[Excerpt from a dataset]
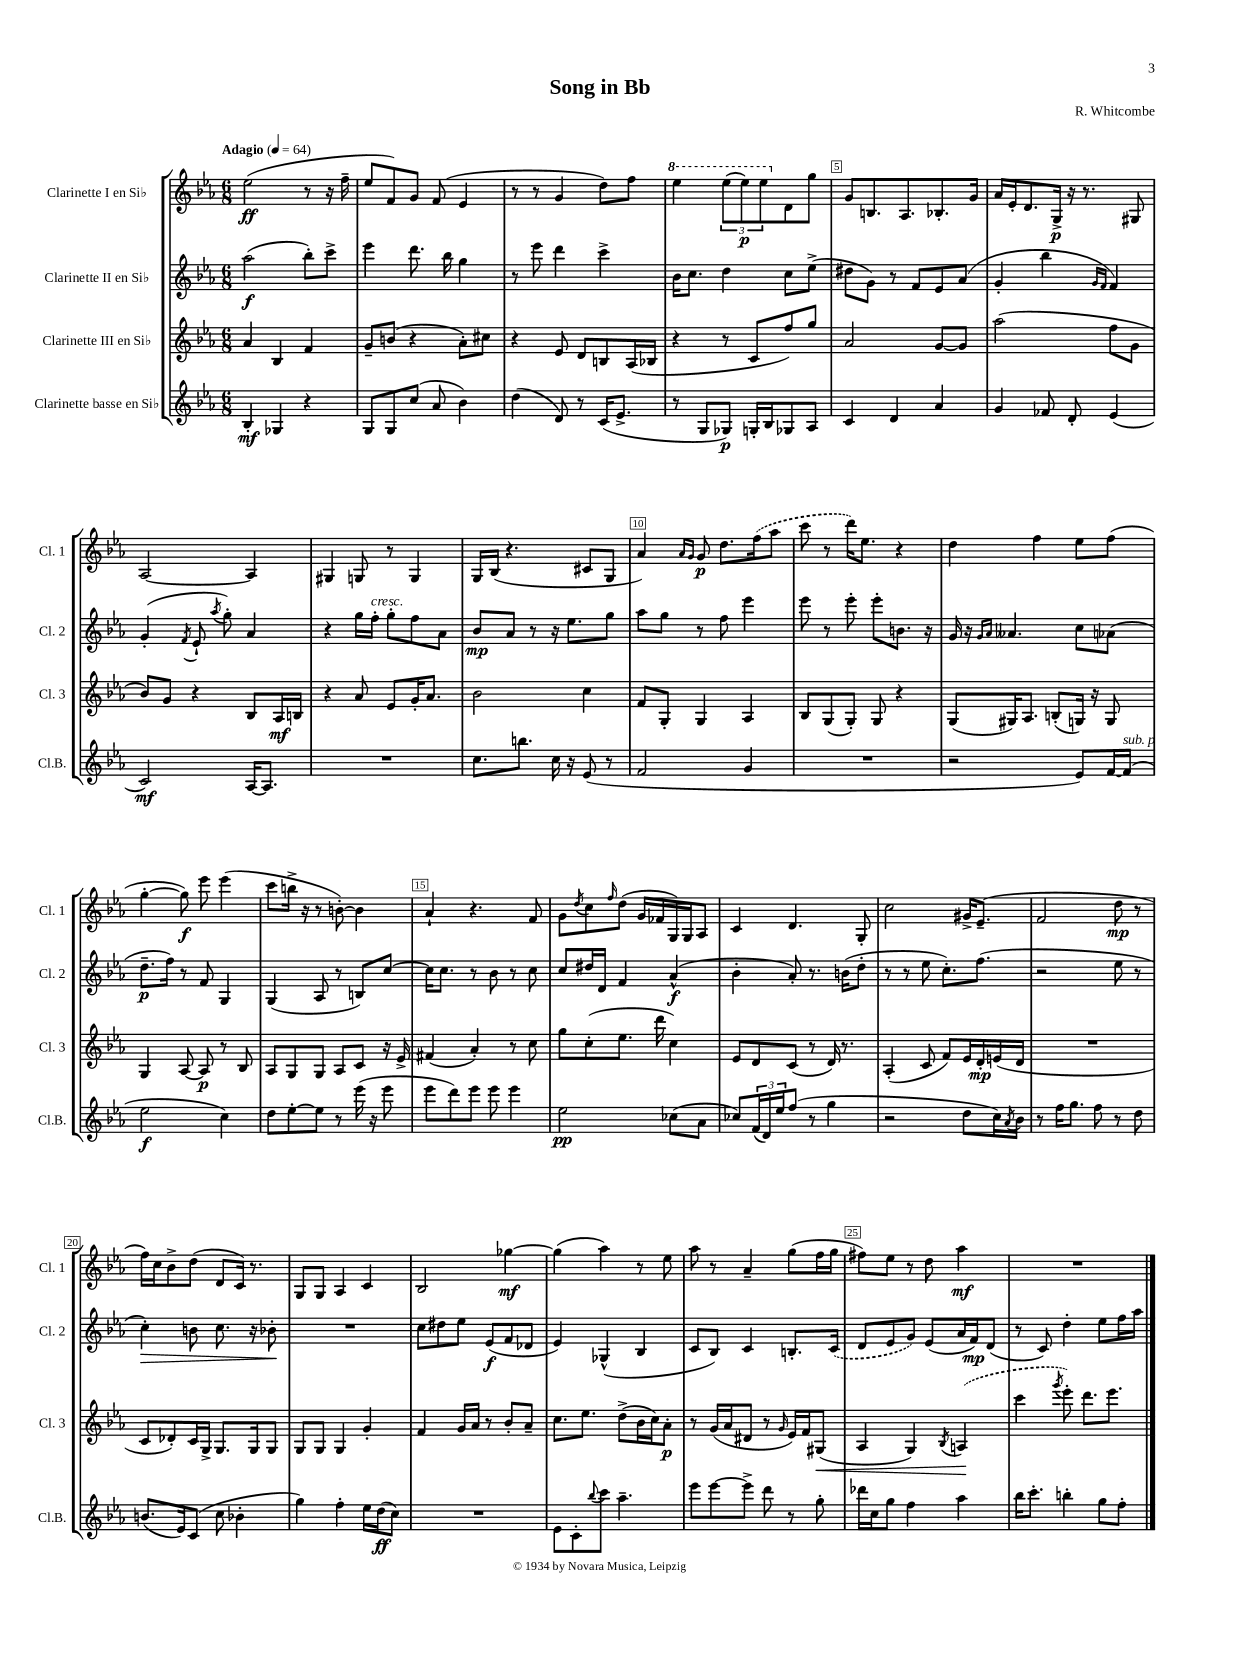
\header { title = "Song in Bb" composer = "R. Whitcombe" }
<<
\new StaffGroup <<
\new Staff = "s0" \with { instrumentName = "Clarinette I en Sib" shortInstrumentName = "Cl. 1" } {
    \clef treble \key ees \major \numericTimeSignature \time 6/8 \tempo "Adagio" 4 = 64
    ees''2\ff( r8 r16 f''16-- |
    ees''8 f'8) g'8 f'8( ees'4 |
    r8 r8 g'4 d''8) f''8 |
    \ottava #1 ees'''4 \tuplet 3/2 { ees'''8( ees'''8\p) ees'''8 \ottava #0 } d'8 g''8 |
    g'8 b8. aes8. bes8.-. g'16 |
    aes'16 ees'16-. d'8. g16->\p r16 r8. gis8 |
    aes2~ aes4 |
    gis4 g8 r8 g4 |
    g16 bes16( r4. cis'8 g8 |
    aes'4) \grace { aes'16 g'16 } g'8\p d''8. \once \slurDashed f''16( aes''8 |
    c'''8 r8 d'''16) ees''8. r4 |
    d''4 f''4 ees''8 f''8( |
    g''4~-. g''8\f) ees'''8 ees'''4( |
    c'''8 b''16-> r16 r8 b'8~-.) b'4 |
    aes'4-! r4. f'8 |
    g'8 \acciaccatura { d''8 } c''8 \grace { f''16 } d''8( g'16 fes'16 g16) g16 aes8 |
    c'4 d'4. g8-. |
    c''2 gis'16-> ees'8.--( |
    f'2 d''8\mp r8 |
    f''16) c''16 bes'8-> d''8( d'8 c'16) r8. |
    g8 g8 aes4 c'4 |
    bes2 ges''4~\mf |
    ges''4( aes''4) r8 ees''8 |
    aes''8 r8 aes'4-- g''8( f''16 g''16 |
    fis''8) ees''8 r8 d''8 aes''4\mf |
    R2. \bar "|." |
}
\new Staff = "s1" \with { instrumentName = "Clarinette II en Sib" shortInstrumentName = "Cl. 2" } {
    \clef treble \key ees \major \numericTimeSignature \time 6/8
    aes''2\f( bes''8-.) c'''8-> |
    ees'''4 d'''8. bes''16 g''4 |
    r8 ees'''8 d'''4 c'''4-> |
    bes'16 c''8. d''4 c''8 ees''8->( |
    dis''8 g'8) r8 f'8 ees'8 aes'8( |
    g'4-. bes''4 \grace { g'16 f'16 } f'4) |
    g'4-.( \acciaccatura { f'8 } ees'8-! \acciaccatura { aes''8 } g''8-.) aes'4 |
    r4 g''16 f''16-.^\markup { \italic "cresc." } g''8-. f''8 aes'8 |
    bes'8\mp aes'8 r8 r16 ees''8. g''8 |
    aes''8 g''8 r8 f''8 ees'''4 |
    ees'''8 r8 ees'''8-. ees'''8-. b'8. r16 |
    g'16 r16 \grace { g'16 aes'16 } aeses'4. c''8 aes'8( |
    d''8.--\p f''16) r8 f'8 g4 |
    g4( aes8 r8 b8) c''8~ |
    c''16 c''8. r8 bes'8 r8 c''8 |
    c''8 dis''16 d'16 f'4 aes'4-^\f( |
    bes'4-. aes'8-.) r8. b'16( d''8-. |
    r8 r8 ees''8 c''8.-.) f''8.( |
    r2 ees''8 r8 |
    c''4-.\>) b'8 c''8. r16 bes'8-.\! |
    R2. |
    c''8 dis''8 ees''8 ees'8\f( f'8 des'8 |
    ees'4) ges4-^( bes4 |
    c'8 bes8) c'4 b8.-. \once \slurDashed c'16( |
    d'8 ees'8 g'8) ees'8( aes'16 f'16\mp) d'8( |
    r8 c'8) d''4-. ees''8 f''16 aes''16 \bar "|." |
}
\new Staff = "s2" \with { instrumentName = "Clarinette III en Sib" shortInstrumentName = "Cl. 3" } {
    \clef treble \key ees \major \numericTimeSignature \time 6/8
    aes'4 bes4 f'4 |
    g'8-- b'8( r4 aes'8-.) cis''8 |
    r4 ees'8 d'8 b8 aes16( bes16 |
    r4 r8 c'8 f''8) g''8 |
    aes'2 g'8~ g'8 |
    aes''2( f''8 g'8 |
    bes'8) g'8 r4 bes8 aes16\mf b16 |
    r4 aes'8 ees'8 g'16-. aes'8. |
    bes'2 c''4 |
    f'8 g8-. g4 aes4 |
    bes8 g8( g8-.) g8 r4 |
    g8( gis16) aes8. b8-.( g16) r16 g8 |
    g4 aes8~ aes8\p r8 bes8 |
    aes8 g8 g8 aes8 c'8 r16 ees'16-> |
    fis'4( aes'4-.) r8 c''8 |
    g''8 c''8-.( ees''8. d'''16 c''4) |
    ees'8 d'8 c'8( r8 d'16) r8. |
    aes4-.( c'8 f'8) ees'16 d'16-.\mp e'16( d'16 |
    R2. |
    c'8 des'8-.) c'16 g16-> g8. g16 g8 |
    g8 g8 g4 g'4-. |
    f'4 g'16 aes'16 r8 bes'8-. aes'8-- |
    c''8. ees''8. d''8->( bes'16 c''16) aes'8-.\p |
    r8 g'16( aes'16 dis'8 r8 \grace { g'16 } ees'16) f'16 gis8\<( |
    aes4 g4) \acciaccatura { bes8 } \once \slurDashed a4\!( |
    c'''4 \acciaccatura { g'''8 } ees'''8-.) d'''8. ees'''8. \bar "|." |
}
\new Staff = "s3" \with { instrumentName = "Clarinette basse en Sib" shortInstrumentName = "Cl.B." } {
    \clef treble \key ees \major \numericTimeSignature \time 6/8
    bes4-.\mf ges4 r4 |
    g8 g8 c''8( aes'8 bes'4) |
    d''4( d'8) r8 c'16( ees'8.-> |
    r8 g8 ges8\p) g16-. bes16 ges8 aes8 |
    c'4 d'4 aes'4 |
    g'4 fes'8 d'8-. ees'4( |
    c'2\mf) aes16~ aes8. |
    R2. |
    c''8. b''8. c''16 r16 ees'8( r8 |
    f'2 g'4 |
    R2. |
    r2 ees'8) f'16~ f'16^\markup { \italic "sub. p" }( |
    ees''2\f c''4) |
    d''8 ees''8~-. ees''8 r8 ees'''16( r16 ees'''8 |
    ees'''8 d'''8) ees'''8 ees'''8 ees'''4 |
    ees''2\pp ces''8( aes'8 |
    ces''8) \tuplet 3/2 { f'16( d'16) ees''16 } f''8( r8 g''4 |
    r2 d''8 c''16) \acciaccatura { aes'8 } bes'16 |
    r8 f''16 g''8. f''8 r8 d''8 |
    b'8.( ees'16) c'8( c''8 bes'4-. |
    g''4) f''4-. ees''16 d''16\ff( c''8) |
    R2. |
    ees'8 c'8-. \appoggiatura { bes''8 } c'''8 aes''4.-- |
    ees'''8 ees'''8~ ees'''8-> d'''8 r8 g''8-. |
    des'''16 c''16 g''8 f''4 aes''4 |
    bes''16 c'''8.-. b''4-. g''8 f''8-. \bar "|." |
}
>>
>>
\layout { \context { \Score \override BarNumber.break-visibility = ##(#f #t #t) barNumberVisibility = #(every-nth-bar-number-visible 5) \override BarNumber.stencil = #(make-stencil-boxer 0.1 0.3 ly:text-interface::print) } }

Work to do: Rewrite the listing as a numbered list, from its start through the line containing "bes'16 c''8. d''4 c''8 ees''8->( |", omitting blank lines. Leave the pictures out of the answer.

Answer in full:
1. \header { title = "Song in Bb" composer = "R. Whitcombe" }
2. <<
3. \new StaffGroup <<
4. \new Staff = "s0" \with { instrumentName = "Clarinette I en Sib" shortInstrumentName = "Cl. 1" } {
5.     \clef treble \key ees \major \numericTimeSignature \time 6/8 \tempo "Adagio" 4 = 64
6.     ees''2\ff( r8 r16 f''16-- |
7.     ees''8 f'8) g'8 f'8( ees'4 |
8.     r8 r8 g'4 d''8) f''8 |
9.     \ottava #1 ees'''4 \tuplet 3/2 { ees'''8( ees'''8\p) ees'''8 \ottava #0 } d'8 g''8 |
10.     g'8 b8. aes8. bes8.-. g'16 |
11.     aes'16 ees'16-. d'8. g16->\p r16 r8. gis8 |
12.     aes2~ aes4 |
13.     gis4 g8 r8 g4 |
14.     g16 bes16( r4. cis'8 g8 |
15.     aes'4) \grace { aes'16 g'16 } g'8\p d''8. \once \slurDashed f''16( aes''8 |
16.     c'''8 r8 d'''16) ees''8. r4 |
17.     d''4 f''4 ees''8 f''8( |
18.     g''4~-. g''8\f) ees'''8 ees'''4( |
19.     c'''8 b''16-> r16 r8 b'8~-.) b'4 |
20.     aes'4-! r4. f'8 |
21.     g'8 \acciaccatura { d''8 } c''8 \grace { f''16 } d''8( g'16 fes'16 g16) g16 aes8 |
22.     c'4 d'4. g8-. |
23.     c''2 gis'16-> ees'8.--( |
24.     f'2 d''8\mp r8 |
25.     f''16) c''16 bes'8-> d''8( d'8 c'16) r8. |
26.     g8 g8 aes4 c'4 |
27.     bes2 ges''4~\mf |
28.     ges''4( aes''4) r8 ees''8 |
29.     aes''8 r8 aes'4-- g''8( f''16 g''16 |
30.     fis''8) ees''8 r8 d''8 aes''4\mf |
31.     R2. \bar "|." |
32. }
33. \new Staff = "s1" \with { instrumentName = "Clarinette II en Sib" shortInstrumentName = "Cl. 2" } {
34.     \clef treble \key ees \major \numericTimeSignature \time 6/8
35.     aes''2\f( bes''8-.) c'''8-> |
36.     ees'''4 d'''8. bes''16 g''4 |
37.     r8 ees'''8 d'''4 c'''4-> |
38.     bes'16 c''8. d''4 c''8 ees''8->( |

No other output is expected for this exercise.